EXERCISE —
Every line of the entries with the word "blue" in it should be shown.

SOURCE DATA Block Start

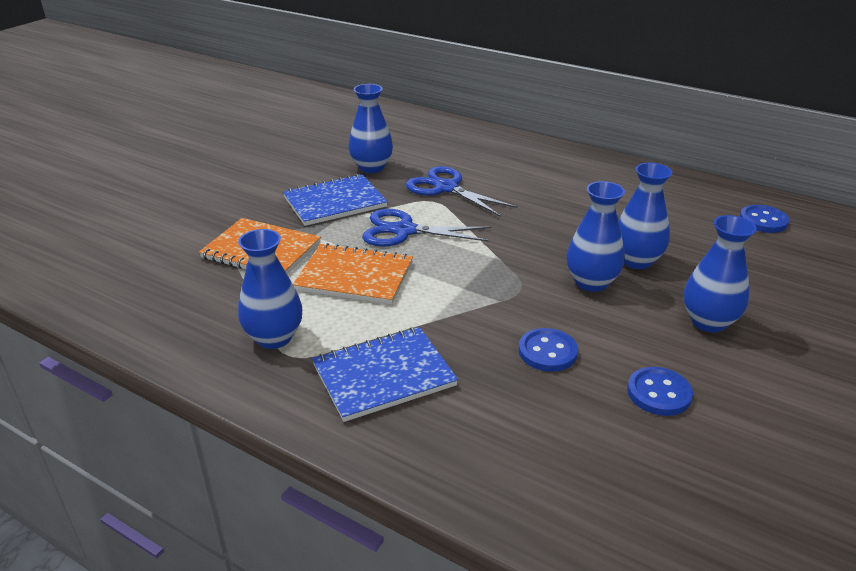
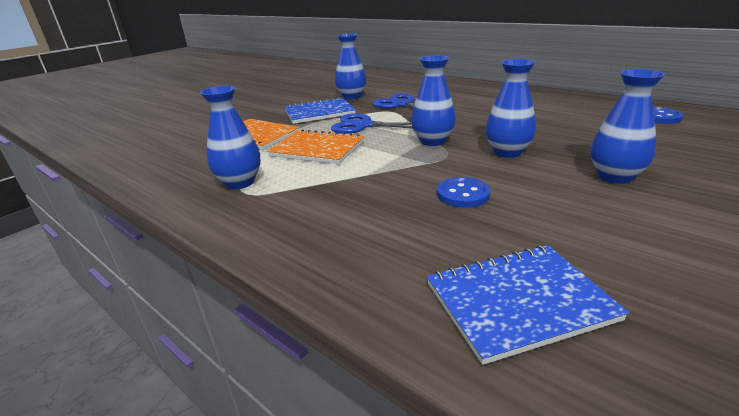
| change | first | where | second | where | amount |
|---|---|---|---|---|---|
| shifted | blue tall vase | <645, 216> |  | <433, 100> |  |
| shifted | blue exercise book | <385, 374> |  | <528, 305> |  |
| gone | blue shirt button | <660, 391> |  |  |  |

SOURCE DATA Block End

OUTPUT FOR THIS EXERCISE —
| shifted | blue tall vase | <645, 216> |  | <433, 100> |  |
| shifted | blue exercise book | <385, 374> |  | <528, 305> |  |
| gone | blue shirt button | <660, 391> |  |  |  |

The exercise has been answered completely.